◆ Content revision data:
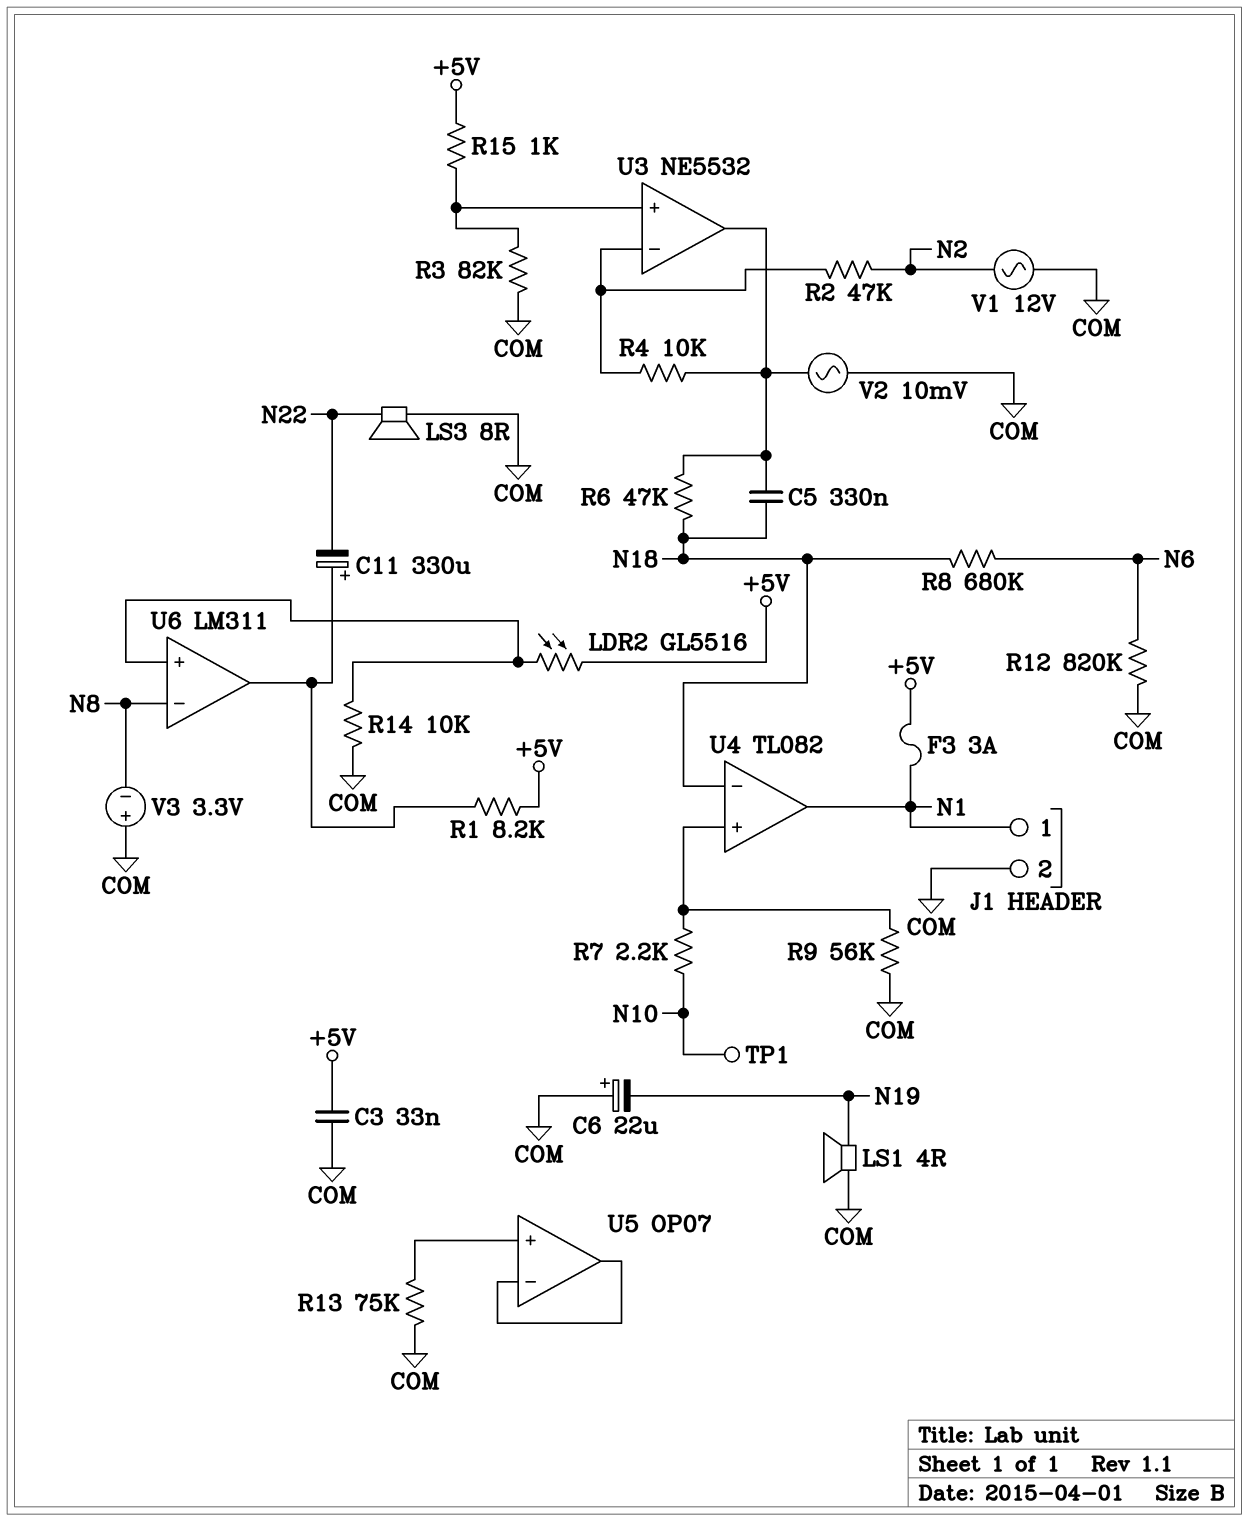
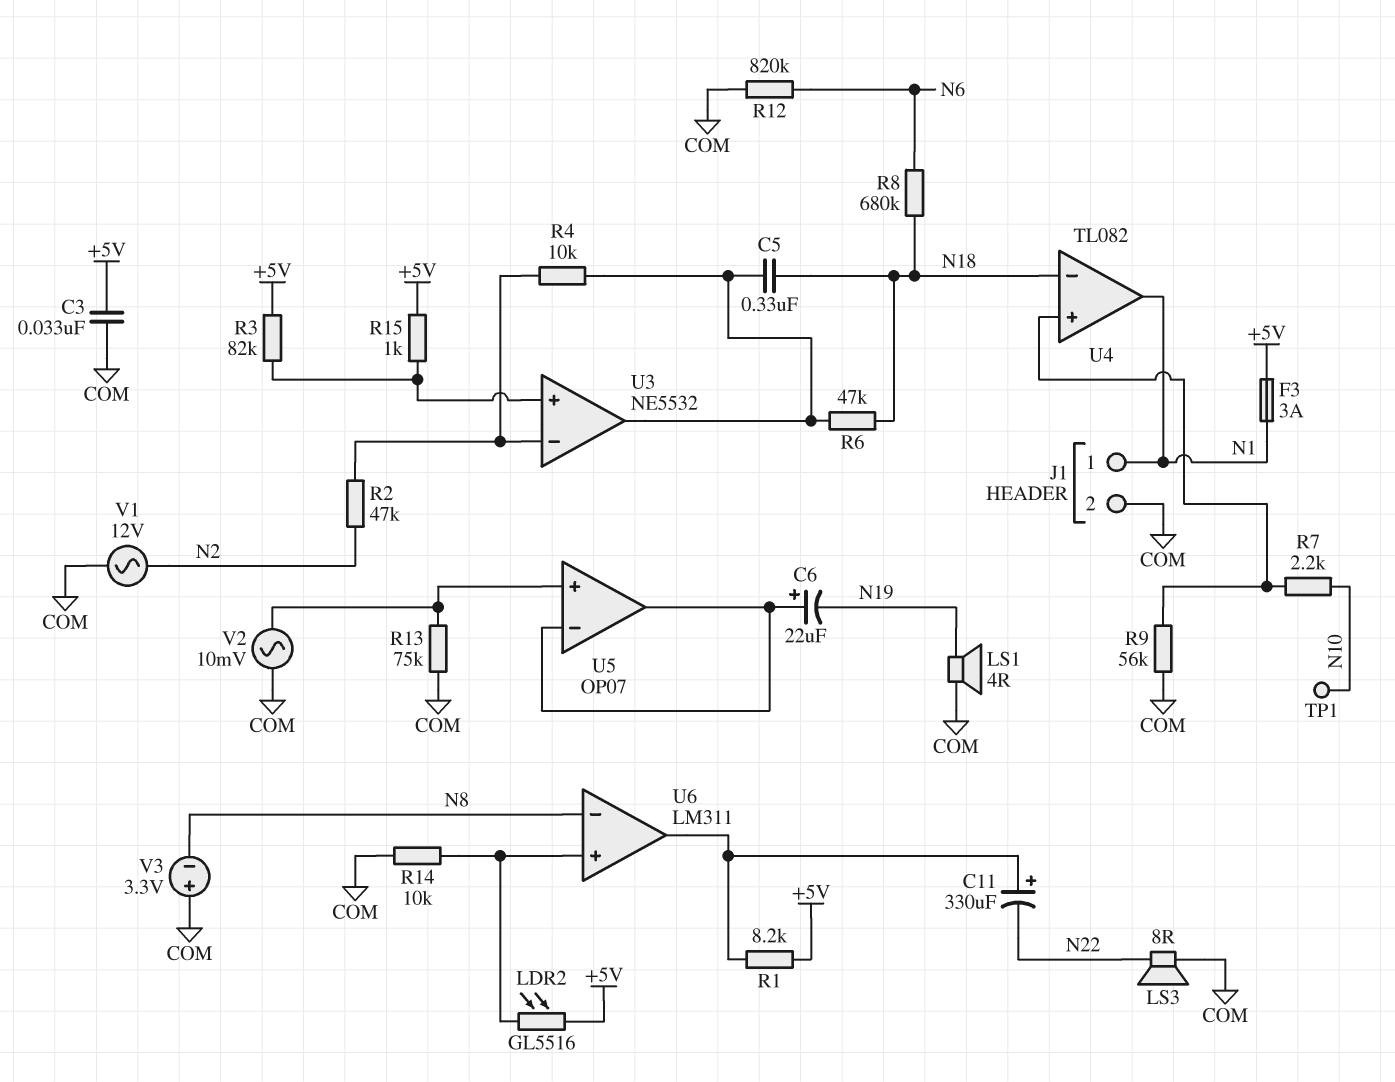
C6: 22uF (plus COM, minus N19) -> 22uF (plus U5/in-, minus N19)
R3: 82k (COM, U3/in+) -> 82k (+5V, U3/in+)
V2: AC 10mV (COM, U3/out) -> AC 10mV (COM, U5/in+)

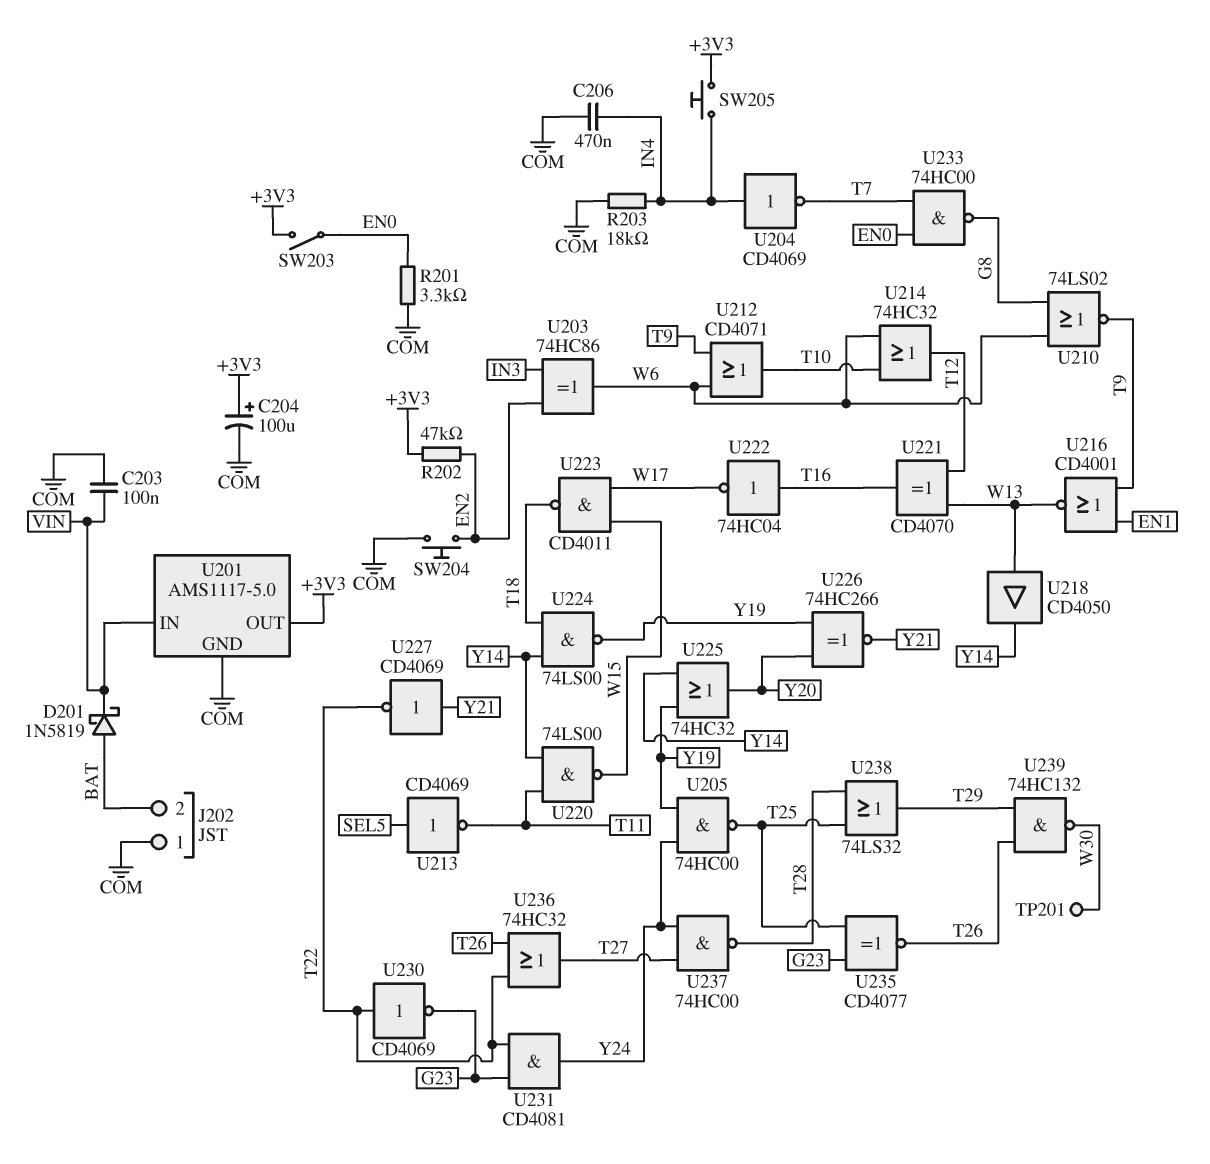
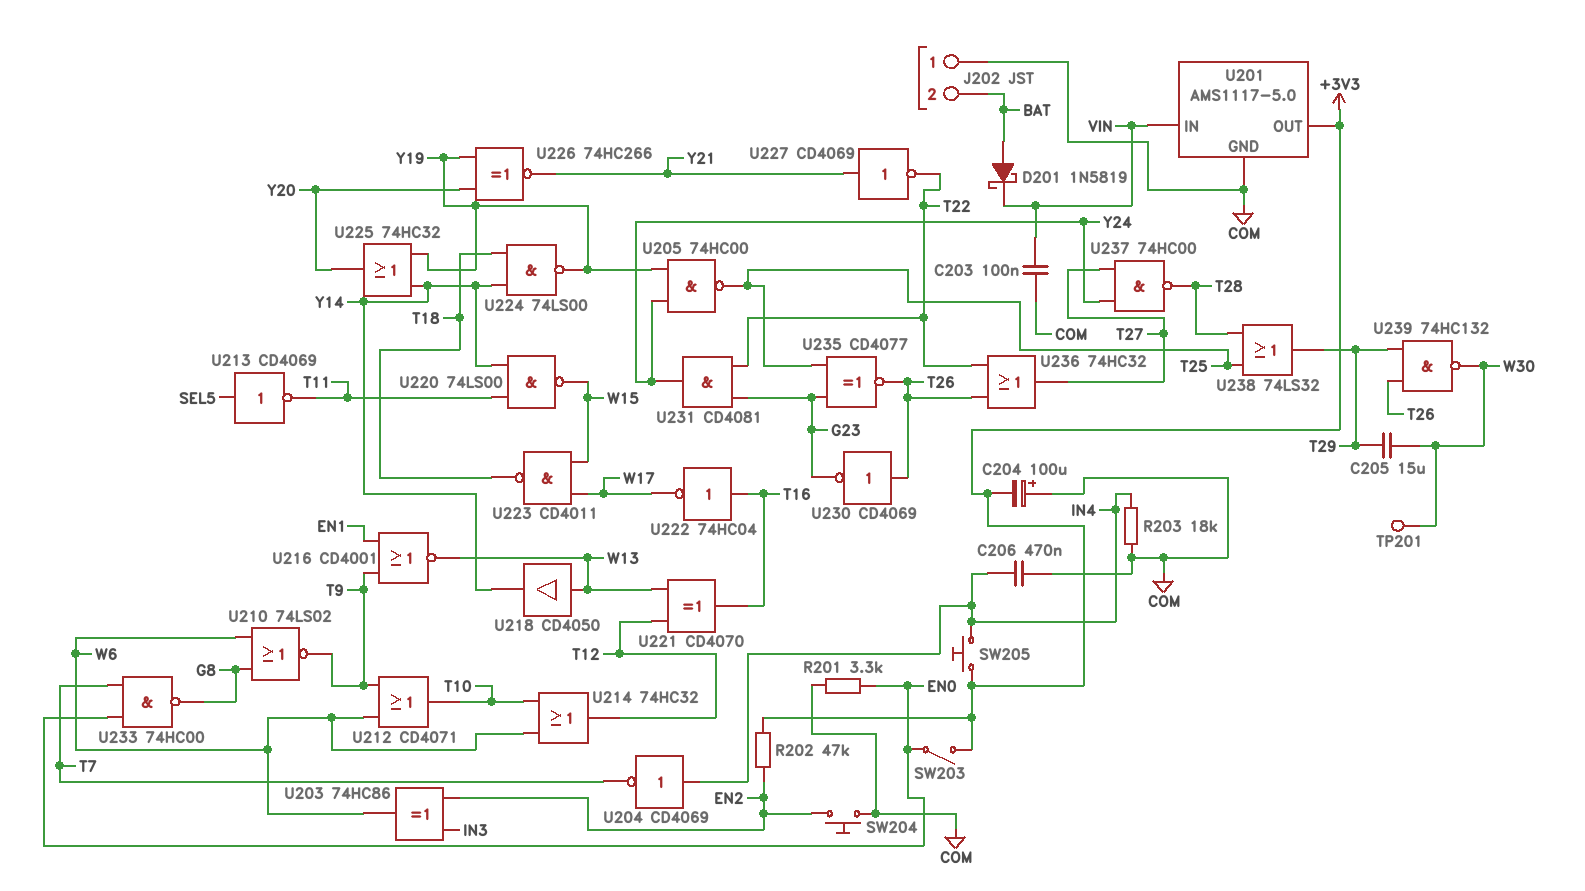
C204: 100uF (plus +3V3, minus COM) -> 100uF (plus COM, minus +3V3)
C205: none -> 15uF (T29, W30)
U230: NOT CD4069 (in T22, out G23) -> NOT CD4069 (in T26, out G23)

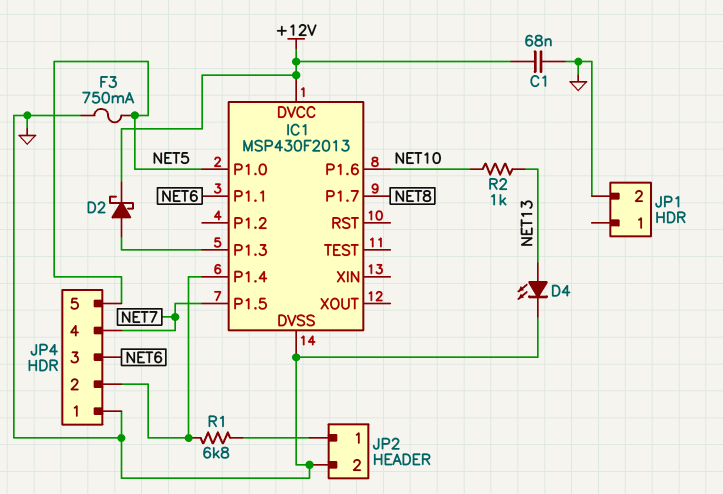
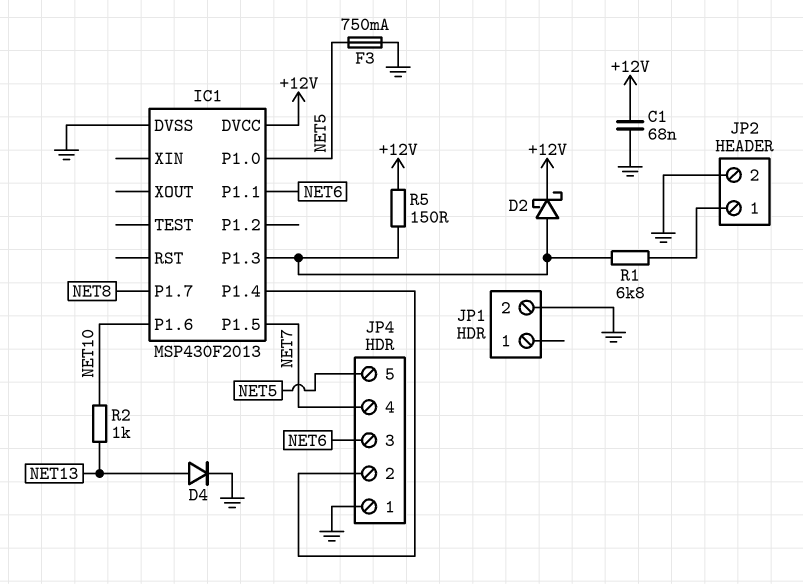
D4: LED (A NET13, K GND) -> diode (A NET13, K GND)
R1: 6.8k (IC1/P1.4, JP2/1) -> 6.8k (IC1/P1.3, JP2/1)
R5: none -> 150 (+12V, IC1/P1.3)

◆ The problem: Give back the data exactly, with no images.

◆ Output of the task:
C6: 22uF (plus COM, minus N19) -> 22uF (plus U5/in-, minus N19)
R3: 82k (COM, U3/in+) -> 82k (+5V, U3/in+)
V2: AC 10mV (COM, U3/out) -> AC 10mV (COM, U5/in+)

C204: 100uF (plus +3V3, minus COM) -> 100uF (plus COM, minus +3V3)
C205: none -> 15uF (T29, W30)
U230: NOT CD4069 (in T22, out G23) -> NOT CD4069 (in T26, out G23)

D4: LED (A NET13, K GND) -> diode (A NET13, K GND)
R1: 6.8k (IC1/P1.4, JP2/1) -> 6.8k (IC1/P1.3, JP2/1)
R5: none -> 150 (+12V, IC1/P1.3)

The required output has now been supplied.